- Task brief:
Please pull out every line of the entries below that contains the string "with", matching case exactly.

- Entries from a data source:

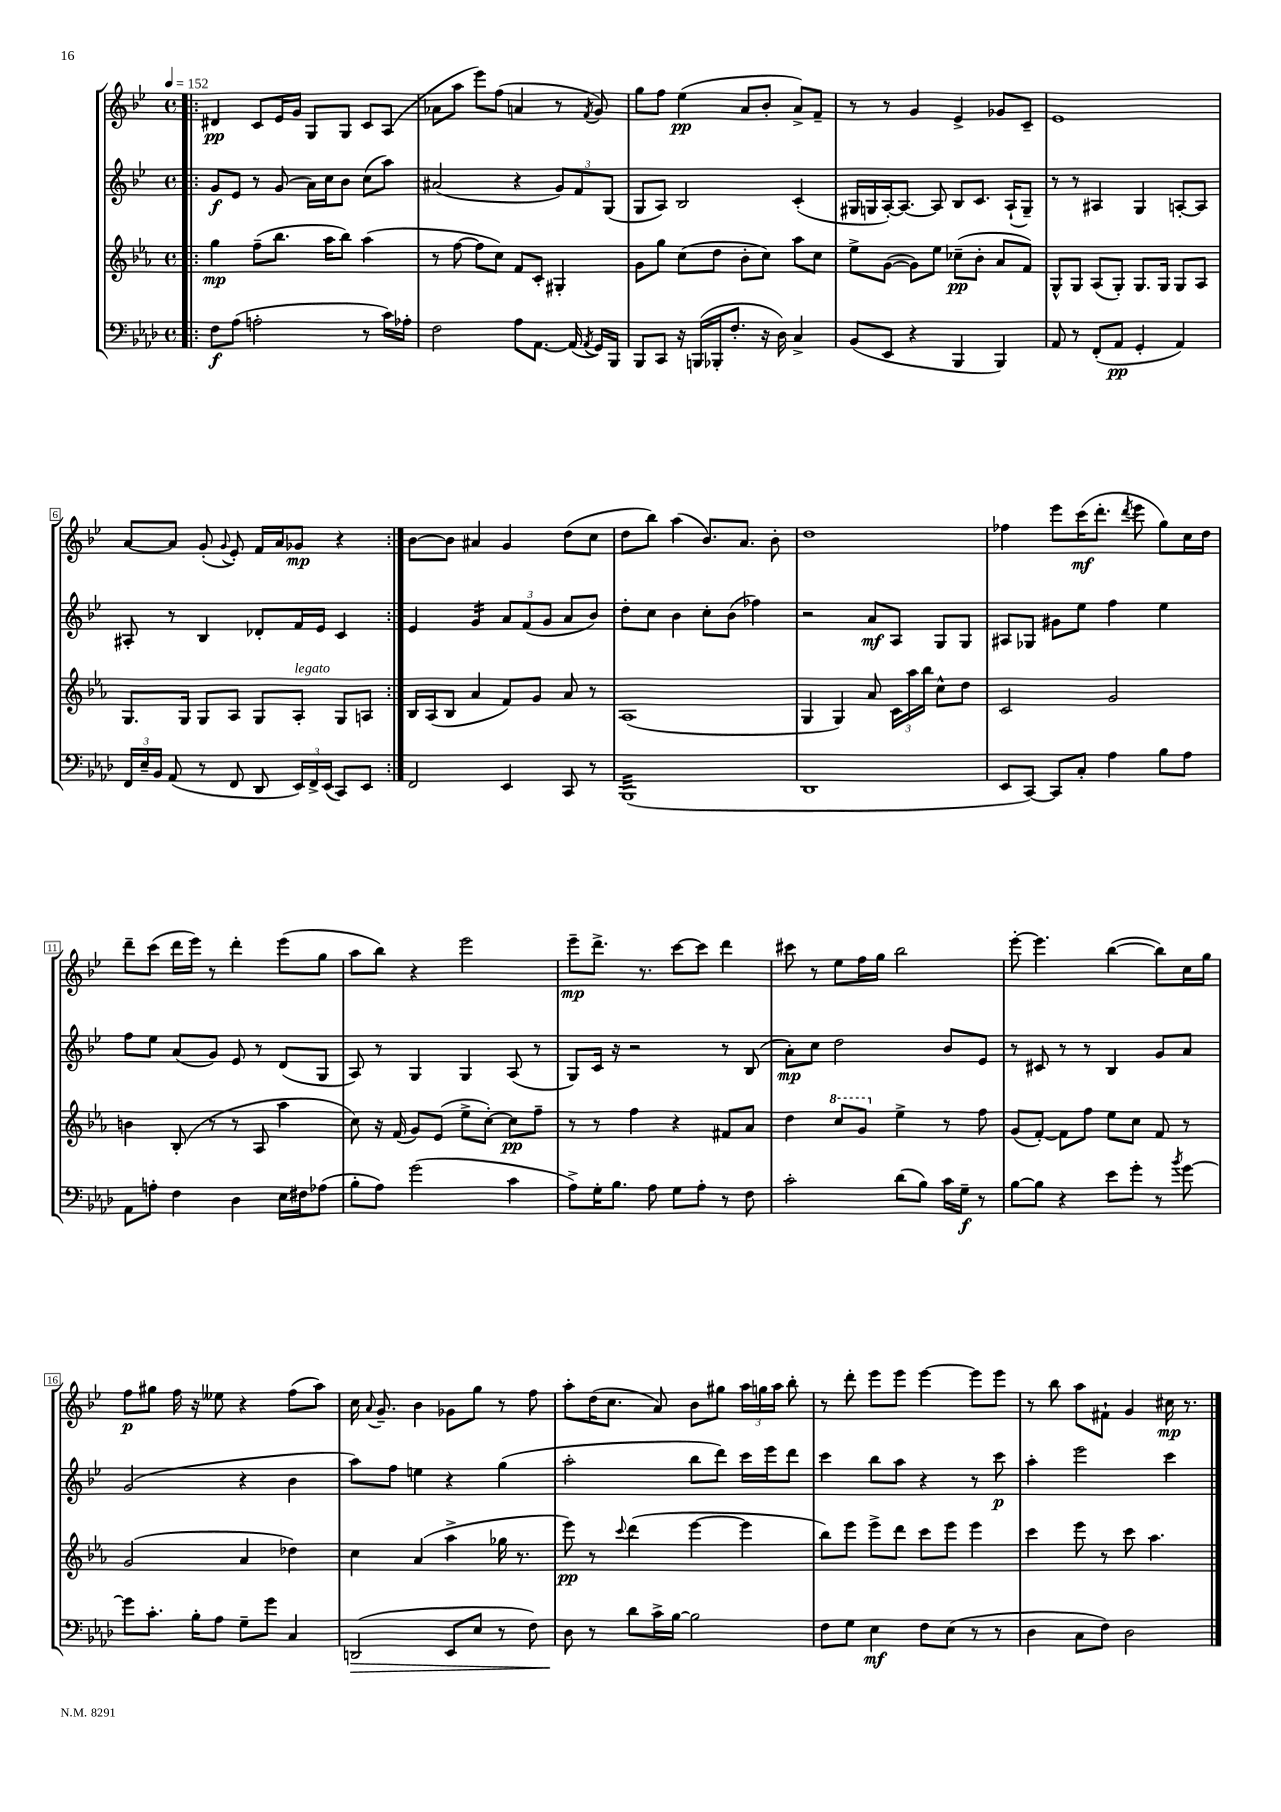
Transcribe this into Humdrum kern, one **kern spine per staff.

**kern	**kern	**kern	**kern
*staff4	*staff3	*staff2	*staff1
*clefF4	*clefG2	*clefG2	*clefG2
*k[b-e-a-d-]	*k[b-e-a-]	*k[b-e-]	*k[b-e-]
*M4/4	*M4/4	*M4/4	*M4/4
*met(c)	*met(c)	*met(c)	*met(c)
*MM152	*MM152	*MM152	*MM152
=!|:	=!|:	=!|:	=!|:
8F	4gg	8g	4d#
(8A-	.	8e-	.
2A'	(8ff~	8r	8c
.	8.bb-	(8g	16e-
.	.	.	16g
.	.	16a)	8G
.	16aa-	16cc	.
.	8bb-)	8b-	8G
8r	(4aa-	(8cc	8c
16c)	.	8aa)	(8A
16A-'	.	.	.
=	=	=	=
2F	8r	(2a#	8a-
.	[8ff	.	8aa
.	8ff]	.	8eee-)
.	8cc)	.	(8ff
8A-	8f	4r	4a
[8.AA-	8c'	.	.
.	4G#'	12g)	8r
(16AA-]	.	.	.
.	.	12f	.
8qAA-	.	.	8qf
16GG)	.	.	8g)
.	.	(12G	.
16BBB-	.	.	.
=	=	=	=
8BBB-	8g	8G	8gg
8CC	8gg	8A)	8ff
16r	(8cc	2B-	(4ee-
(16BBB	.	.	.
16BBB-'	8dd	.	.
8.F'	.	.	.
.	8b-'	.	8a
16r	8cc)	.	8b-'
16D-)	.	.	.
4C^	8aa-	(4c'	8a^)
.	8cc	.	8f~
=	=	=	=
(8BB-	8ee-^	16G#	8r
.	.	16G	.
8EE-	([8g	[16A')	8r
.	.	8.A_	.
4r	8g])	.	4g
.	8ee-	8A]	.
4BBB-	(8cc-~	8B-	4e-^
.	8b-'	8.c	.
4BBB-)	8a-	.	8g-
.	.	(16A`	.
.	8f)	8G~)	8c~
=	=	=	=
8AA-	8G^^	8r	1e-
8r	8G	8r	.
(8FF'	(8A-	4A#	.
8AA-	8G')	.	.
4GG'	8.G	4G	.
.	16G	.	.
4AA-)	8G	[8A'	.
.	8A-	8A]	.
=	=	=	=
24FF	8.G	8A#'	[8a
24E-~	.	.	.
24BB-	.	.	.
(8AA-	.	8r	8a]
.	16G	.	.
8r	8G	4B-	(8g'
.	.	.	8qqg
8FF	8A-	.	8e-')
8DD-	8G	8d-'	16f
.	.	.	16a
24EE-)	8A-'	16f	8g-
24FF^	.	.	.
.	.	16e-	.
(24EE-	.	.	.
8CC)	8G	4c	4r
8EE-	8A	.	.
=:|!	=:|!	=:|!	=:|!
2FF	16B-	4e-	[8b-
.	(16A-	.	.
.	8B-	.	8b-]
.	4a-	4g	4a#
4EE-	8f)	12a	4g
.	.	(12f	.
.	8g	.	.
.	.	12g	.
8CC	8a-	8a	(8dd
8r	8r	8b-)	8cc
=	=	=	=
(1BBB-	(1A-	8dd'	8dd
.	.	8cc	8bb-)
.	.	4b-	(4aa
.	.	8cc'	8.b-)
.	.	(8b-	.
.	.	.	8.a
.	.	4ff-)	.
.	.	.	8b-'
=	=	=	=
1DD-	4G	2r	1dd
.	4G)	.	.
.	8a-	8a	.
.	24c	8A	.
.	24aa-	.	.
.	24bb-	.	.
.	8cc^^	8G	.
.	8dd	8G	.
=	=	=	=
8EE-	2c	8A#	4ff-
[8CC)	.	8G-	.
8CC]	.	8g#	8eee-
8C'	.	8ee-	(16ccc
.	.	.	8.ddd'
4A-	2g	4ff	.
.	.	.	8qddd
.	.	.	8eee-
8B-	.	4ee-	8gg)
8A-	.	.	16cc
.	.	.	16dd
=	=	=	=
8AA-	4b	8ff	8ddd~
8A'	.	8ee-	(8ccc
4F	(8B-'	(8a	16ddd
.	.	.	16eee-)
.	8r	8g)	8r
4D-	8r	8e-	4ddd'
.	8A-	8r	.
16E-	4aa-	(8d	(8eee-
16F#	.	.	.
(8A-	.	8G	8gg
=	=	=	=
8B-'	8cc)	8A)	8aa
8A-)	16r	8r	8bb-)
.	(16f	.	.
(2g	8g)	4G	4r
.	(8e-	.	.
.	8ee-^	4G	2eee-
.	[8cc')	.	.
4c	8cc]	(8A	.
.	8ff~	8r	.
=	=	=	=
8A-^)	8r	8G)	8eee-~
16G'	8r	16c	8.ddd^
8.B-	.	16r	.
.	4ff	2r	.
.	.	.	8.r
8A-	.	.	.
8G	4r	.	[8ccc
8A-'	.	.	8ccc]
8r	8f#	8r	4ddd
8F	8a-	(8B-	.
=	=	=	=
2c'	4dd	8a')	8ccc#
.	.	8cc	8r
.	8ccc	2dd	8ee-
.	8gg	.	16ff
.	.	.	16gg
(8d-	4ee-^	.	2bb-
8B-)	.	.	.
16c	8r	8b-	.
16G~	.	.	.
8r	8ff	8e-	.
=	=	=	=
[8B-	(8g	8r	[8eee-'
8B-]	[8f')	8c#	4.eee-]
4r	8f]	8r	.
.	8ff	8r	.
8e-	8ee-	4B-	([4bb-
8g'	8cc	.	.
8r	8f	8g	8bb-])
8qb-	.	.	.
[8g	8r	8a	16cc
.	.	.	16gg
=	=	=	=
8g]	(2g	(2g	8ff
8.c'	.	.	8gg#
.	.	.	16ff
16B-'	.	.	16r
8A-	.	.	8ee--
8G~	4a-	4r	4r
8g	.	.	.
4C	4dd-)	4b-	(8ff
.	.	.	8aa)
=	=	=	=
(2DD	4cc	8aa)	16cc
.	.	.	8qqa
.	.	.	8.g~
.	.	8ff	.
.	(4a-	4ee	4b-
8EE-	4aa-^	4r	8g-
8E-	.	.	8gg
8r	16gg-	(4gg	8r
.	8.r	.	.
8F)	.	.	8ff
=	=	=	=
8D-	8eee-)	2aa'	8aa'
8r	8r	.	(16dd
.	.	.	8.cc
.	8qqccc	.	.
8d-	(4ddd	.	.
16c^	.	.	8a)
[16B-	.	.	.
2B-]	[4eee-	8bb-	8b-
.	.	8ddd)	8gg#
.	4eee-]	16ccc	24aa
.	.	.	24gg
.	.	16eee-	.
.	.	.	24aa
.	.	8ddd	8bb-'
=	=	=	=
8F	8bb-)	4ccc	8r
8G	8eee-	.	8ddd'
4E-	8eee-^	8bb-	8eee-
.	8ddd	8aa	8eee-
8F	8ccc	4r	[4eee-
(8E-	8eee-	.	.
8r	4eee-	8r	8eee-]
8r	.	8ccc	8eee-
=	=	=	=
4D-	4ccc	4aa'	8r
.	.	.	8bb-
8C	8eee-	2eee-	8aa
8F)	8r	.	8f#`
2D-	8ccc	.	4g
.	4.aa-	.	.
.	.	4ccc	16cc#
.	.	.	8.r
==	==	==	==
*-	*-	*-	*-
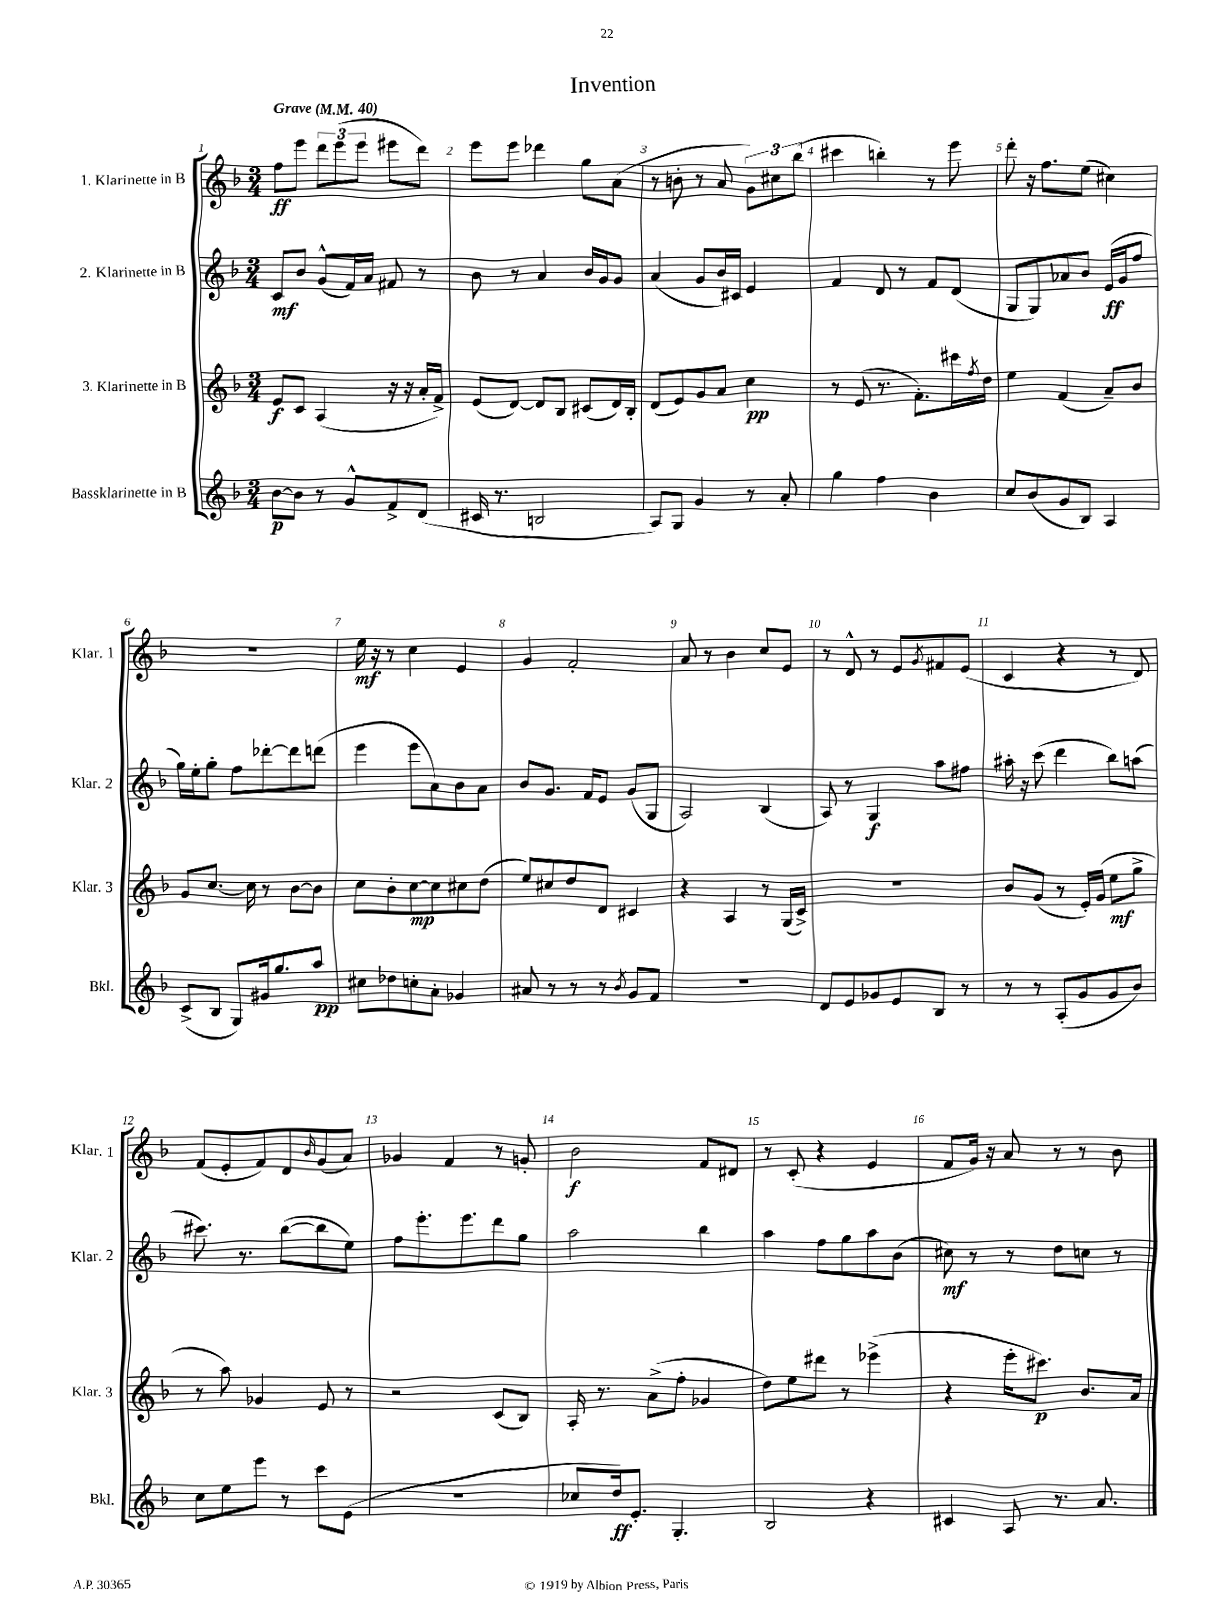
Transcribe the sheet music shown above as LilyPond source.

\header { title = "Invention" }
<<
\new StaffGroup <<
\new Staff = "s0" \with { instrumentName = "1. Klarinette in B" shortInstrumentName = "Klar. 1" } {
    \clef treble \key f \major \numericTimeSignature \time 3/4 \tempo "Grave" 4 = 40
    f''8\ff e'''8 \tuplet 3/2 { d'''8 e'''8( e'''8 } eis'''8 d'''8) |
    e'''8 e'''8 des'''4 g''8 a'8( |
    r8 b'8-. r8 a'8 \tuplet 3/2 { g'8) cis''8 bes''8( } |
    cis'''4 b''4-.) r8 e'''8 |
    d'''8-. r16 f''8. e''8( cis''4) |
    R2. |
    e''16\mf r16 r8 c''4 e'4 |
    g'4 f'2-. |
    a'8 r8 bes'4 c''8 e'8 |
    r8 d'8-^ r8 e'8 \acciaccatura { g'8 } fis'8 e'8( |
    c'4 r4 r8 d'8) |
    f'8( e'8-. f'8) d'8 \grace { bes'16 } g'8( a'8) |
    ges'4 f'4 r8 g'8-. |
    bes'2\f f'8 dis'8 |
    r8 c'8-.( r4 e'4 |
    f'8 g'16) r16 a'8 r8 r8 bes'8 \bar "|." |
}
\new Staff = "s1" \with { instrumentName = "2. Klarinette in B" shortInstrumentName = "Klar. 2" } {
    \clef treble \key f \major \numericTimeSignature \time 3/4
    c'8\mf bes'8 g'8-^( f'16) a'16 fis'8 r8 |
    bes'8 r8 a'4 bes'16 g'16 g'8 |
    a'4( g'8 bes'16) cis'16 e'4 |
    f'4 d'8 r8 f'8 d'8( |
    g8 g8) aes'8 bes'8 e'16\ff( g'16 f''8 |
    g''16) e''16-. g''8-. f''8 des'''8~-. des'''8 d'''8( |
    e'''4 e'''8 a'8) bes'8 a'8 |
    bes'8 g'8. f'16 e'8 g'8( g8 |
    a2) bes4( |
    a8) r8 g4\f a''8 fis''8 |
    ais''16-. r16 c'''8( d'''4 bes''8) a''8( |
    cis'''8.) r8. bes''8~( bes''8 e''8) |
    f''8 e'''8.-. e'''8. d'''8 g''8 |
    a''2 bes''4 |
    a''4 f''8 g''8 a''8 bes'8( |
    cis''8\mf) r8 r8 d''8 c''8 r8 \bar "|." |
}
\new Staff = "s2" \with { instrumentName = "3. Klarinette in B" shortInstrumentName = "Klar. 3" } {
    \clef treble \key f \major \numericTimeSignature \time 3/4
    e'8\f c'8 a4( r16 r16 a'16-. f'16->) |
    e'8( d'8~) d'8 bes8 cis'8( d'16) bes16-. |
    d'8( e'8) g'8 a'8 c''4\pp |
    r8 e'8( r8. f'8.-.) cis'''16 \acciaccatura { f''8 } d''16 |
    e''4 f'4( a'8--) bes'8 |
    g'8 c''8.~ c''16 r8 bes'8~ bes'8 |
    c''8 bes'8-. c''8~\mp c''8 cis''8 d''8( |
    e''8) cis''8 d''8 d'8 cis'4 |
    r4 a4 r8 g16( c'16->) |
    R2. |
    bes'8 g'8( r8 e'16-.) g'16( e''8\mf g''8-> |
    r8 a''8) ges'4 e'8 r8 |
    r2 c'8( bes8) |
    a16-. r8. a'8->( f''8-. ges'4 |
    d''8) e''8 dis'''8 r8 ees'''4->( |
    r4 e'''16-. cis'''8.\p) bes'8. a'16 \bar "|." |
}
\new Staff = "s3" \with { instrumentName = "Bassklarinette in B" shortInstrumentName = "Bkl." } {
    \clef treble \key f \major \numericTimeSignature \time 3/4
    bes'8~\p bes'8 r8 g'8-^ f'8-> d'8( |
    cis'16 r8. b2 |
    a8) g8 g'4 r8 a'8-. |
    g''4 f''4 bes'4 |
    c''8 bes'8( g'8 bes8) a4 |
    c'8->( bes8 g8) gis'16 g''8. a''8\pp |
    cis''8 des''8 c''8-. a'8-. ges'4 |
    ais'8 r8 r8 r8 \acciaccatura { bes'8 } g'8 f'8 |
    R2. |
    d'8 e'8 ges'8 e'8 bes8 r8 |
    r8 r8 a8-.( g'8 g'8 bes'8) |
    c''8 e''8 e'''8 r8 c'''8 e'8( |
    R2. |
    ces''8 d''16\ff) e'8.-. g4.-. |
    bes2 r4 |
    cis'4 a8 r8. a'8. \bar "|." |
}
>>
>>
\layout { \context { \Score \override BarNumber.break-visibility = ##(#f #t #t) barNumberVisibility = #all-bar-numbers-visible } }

- Output for this exercise:
\new Staff = "s0" \with { instrumentName = "1. Klarinette in B" shortInstrumentName = "Klar. 1" } {
\new Staff = "s1" \with { instrumentName = "2. Klarinette in B" shortInstrumentName = "Klar. 2" } {
\new Staff = "s2" \with { instrumentName = "3. Klarinette in B" shortInstrumentName = "Klar. 3" } {
\new Staff = "s3" \with { instrumentName = "Bassklarinette in B" shortInstrumentName = "Bkl." } {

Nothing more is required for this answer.